The data section start
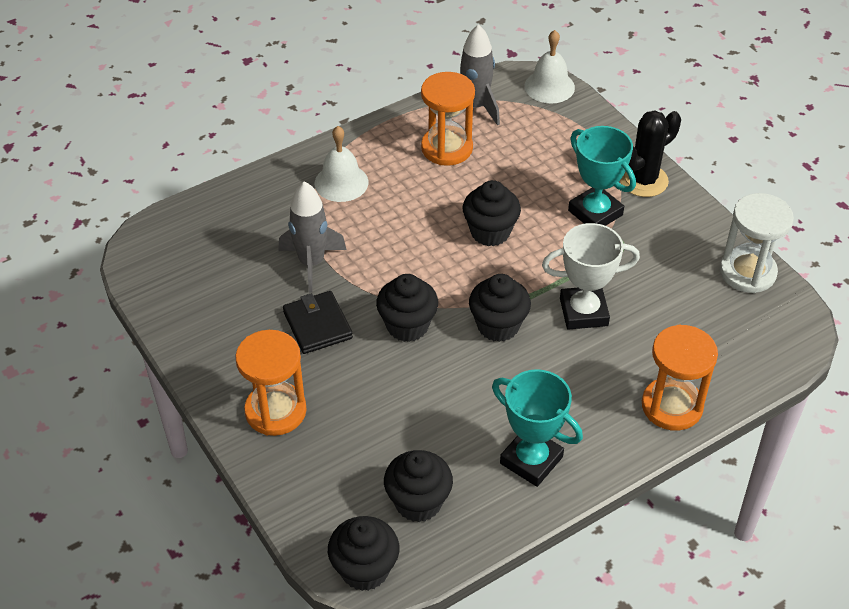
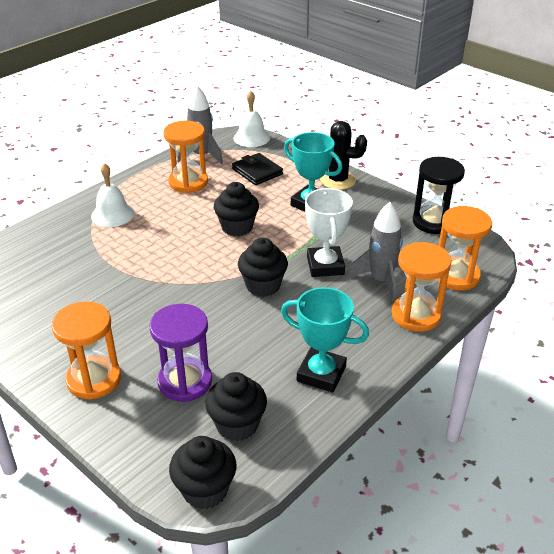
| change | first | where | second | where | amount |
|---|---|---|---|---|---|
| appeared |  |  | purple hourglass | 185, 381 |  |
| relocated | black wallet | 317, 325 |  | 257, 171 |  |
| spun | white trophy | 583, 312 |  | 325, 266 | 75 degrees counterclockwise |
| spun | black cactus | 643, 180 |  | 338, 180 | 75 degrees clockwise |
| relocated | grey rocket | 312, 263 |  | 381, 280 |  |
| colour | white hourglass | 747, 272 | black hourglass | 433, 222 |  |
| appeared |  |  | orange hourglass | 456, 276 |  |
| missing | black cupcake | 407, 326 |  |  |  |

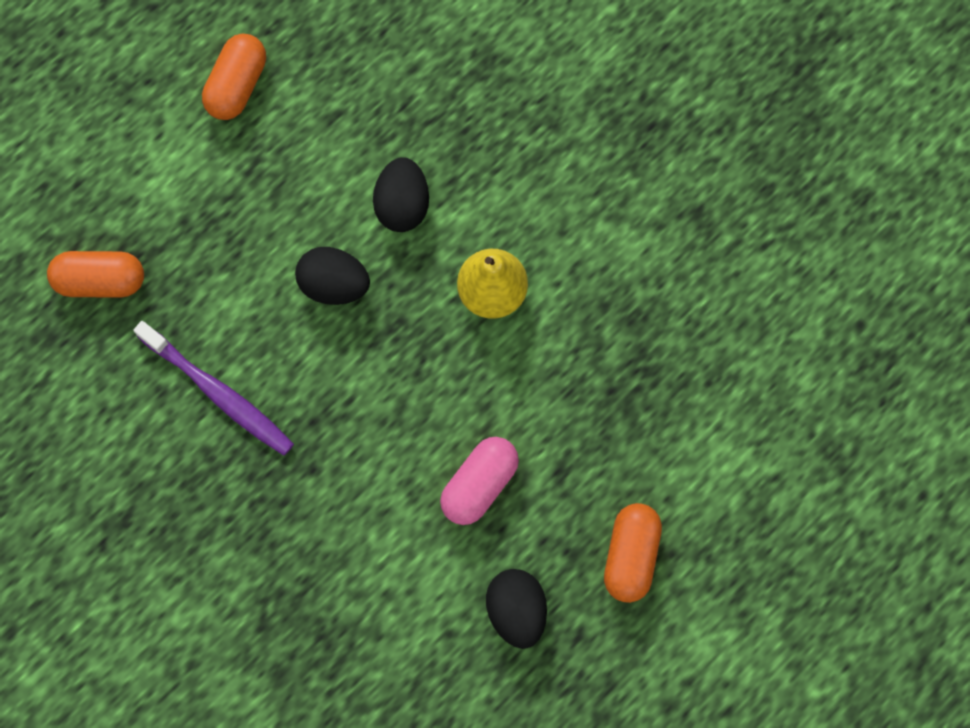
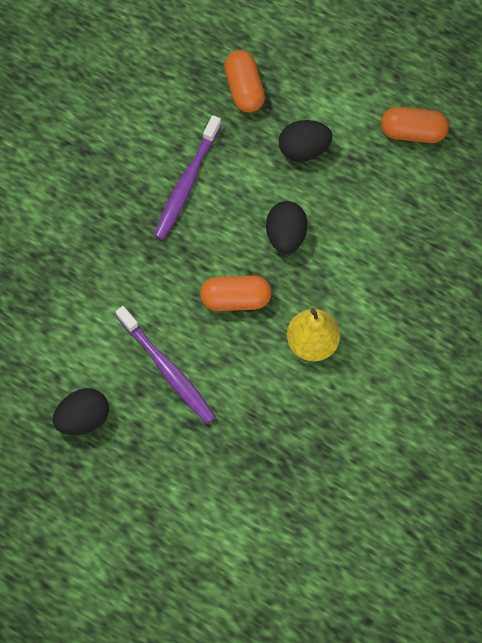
| change | first | where | second | where | amount |
|---|---|---|---|---|---|
| exchanged | pink capsule | 479, 484 | purple toothbrush | 167, 370 |  |
| relocated | orange capsule | 630, 555 |  | 235, 299 |  |
| relocated | black egg | 402, 205 |  | 303, 149 |  |

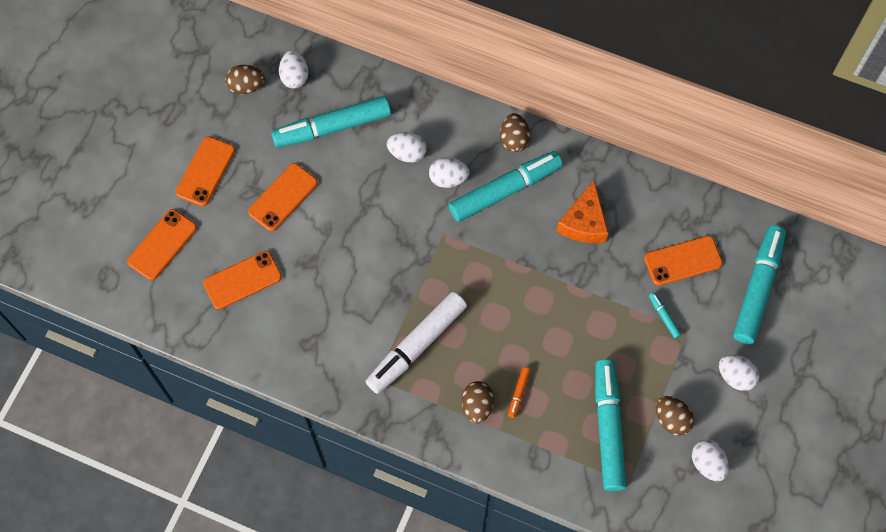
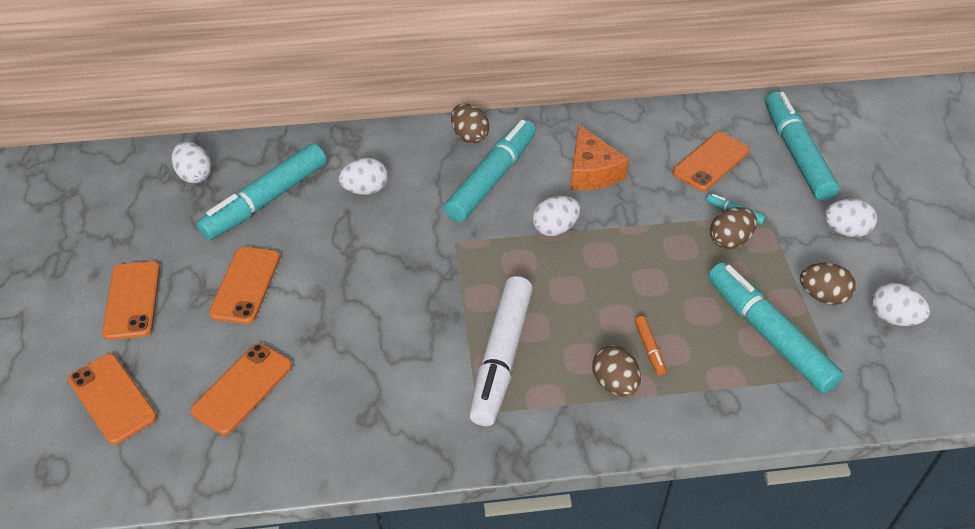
| change | first | where | second | where | amount |
|---|---|---|---|---|---|
| spun | orange phone | 162, 245 |  | 112, 398 | 45 degrees counterclockwise |
| relocated | white egg | 448, 179 |  | 555, 228 |  |
| relocated | brown egg | 246, 86 |  | 730, 240 |  |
The data section end
What you are asked to do »
The records above are to be repeated exactly, with the pictures left out.

Answer below »
| change | first | where | second | where | amount |
|---|---|---|---|---|---|
| appeared |  |  | purple hourglass | 185, 381 |  |
| relocated | black wallet | 317, 325 |  | 257, 171 |  |
| spun | white trophy | 583, 312 |  | 325, 266 | 75 degrees counterclockwise |
| spun | black cactus | 643, 180 |  | 338, 180 | 75 degrees clockwise |
| relocated | grey rocket | 312, 263 |  | 381, 280 |  |
| colour | white hourglass | 747, 272 | black hourglass | 433, 222 |  |
| appeared |  |  | orange hourglass | 456, 276 |  |
| missing | black cupcake | 407, 326 |  |  |  |

| change | first | where | second | where | amount |
|---|---|---|---|---|---|
| exchanged | pink capsule | 479, 484 | purple toothbrush | 167, 370 |  |
| relocated | orange capsule | 630, 555 |  | 235, 299 |  |
| relocated | black egg | 402, 205 |  | 303, 149 |  |

| change | first | where | second | where | amount |
|---|---|---|---|---|---|
| spun | orange phone | 162, 245 |  | 112, 398 | 45 degrees counterclockwise |
| relocated | white egg | 448, 179 |  | 555, 228 |  |
| relocated | brown egg | 246, 86 |  | 730, 240 |  |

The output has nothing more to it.